Records from a data collection:
+++
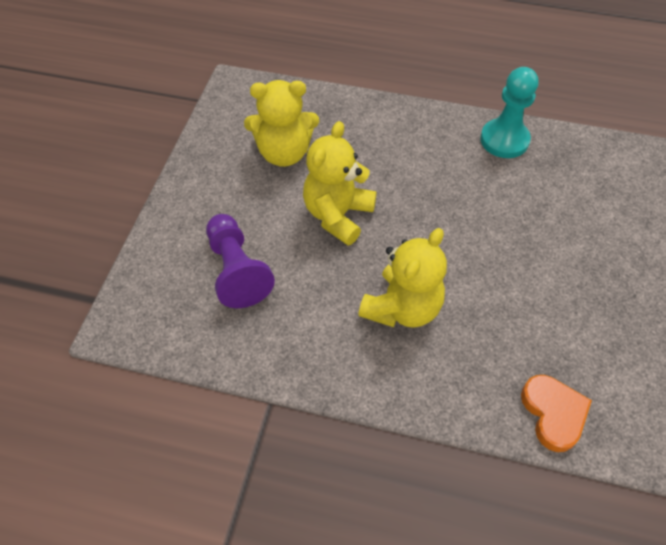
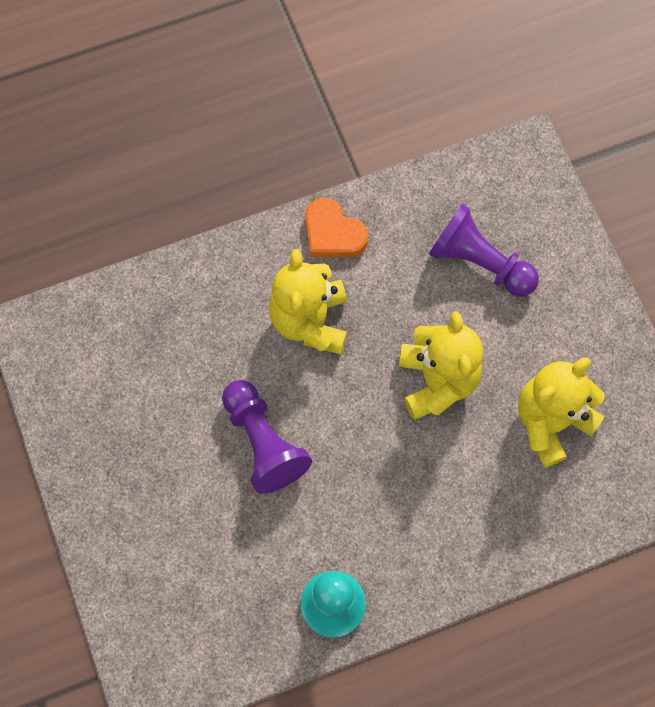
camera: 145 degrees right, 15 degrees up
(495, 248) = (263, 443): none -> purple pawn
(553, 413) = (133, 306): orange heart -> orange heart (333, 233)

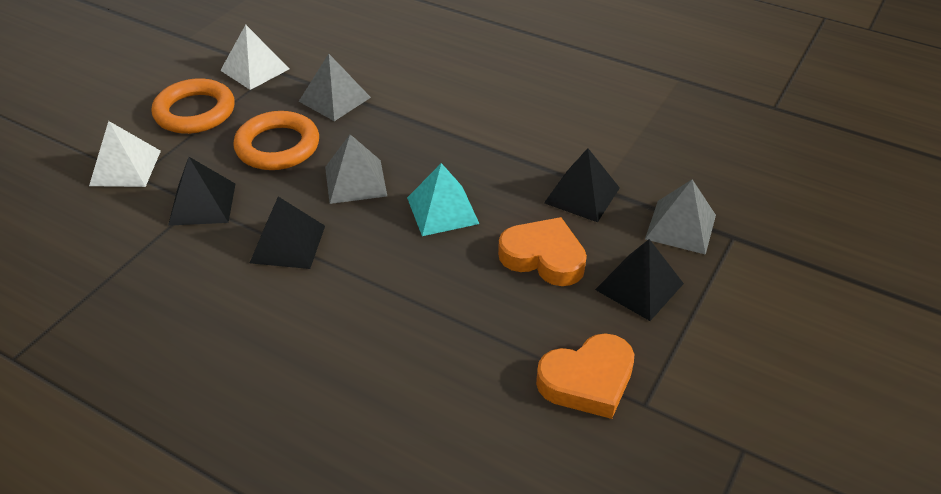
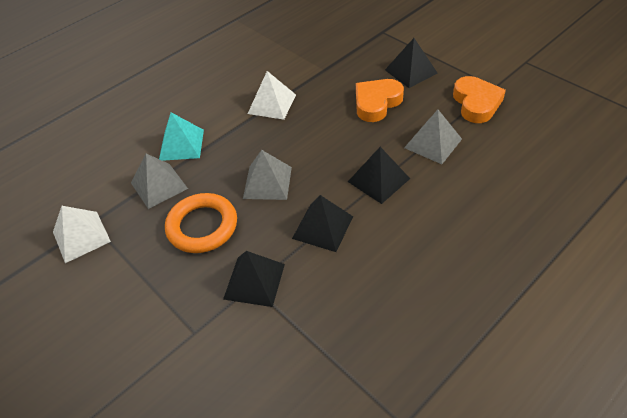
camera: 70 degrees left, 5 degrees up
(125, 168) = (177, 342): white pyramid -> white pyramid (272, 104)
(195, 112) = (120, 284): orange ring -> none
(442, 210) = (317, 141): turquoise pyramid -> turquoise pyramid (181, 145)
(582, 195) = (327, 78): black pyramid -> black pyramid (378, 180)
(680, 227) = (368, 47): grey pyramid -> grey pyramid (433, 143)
+++
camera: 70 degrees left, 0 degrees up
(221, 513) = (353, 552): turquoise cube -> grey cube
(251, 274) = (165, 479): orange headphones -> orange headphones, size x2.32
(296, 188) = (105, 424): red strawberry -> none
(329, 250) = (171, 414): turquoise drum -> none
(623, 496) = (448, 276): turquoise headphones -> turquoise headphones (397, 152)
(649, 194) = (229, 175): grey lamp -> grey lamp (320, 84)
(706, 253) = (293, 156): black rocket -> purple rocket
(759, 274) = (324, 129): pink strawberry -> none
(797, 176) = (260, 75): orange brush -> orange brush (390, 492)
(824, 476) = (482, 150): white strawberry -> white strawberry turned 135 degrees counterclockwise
+++
### DIRECTIONS FOR THIS TASK
Every line of the data that includes the word "turquoise" should be copied.

### TASK SOLUTION
(442, 210) = (317, 141): turquoise pyramid -> turquoise pyramid (181, 145)
(221, 513) = (353, 552): turquoise cube -> grey cube
(329, 250) = (171, 414): turquoise drum -> none
(623, 496) = (448, 276): turquoise headphones -> turquoise headphones (397, 152)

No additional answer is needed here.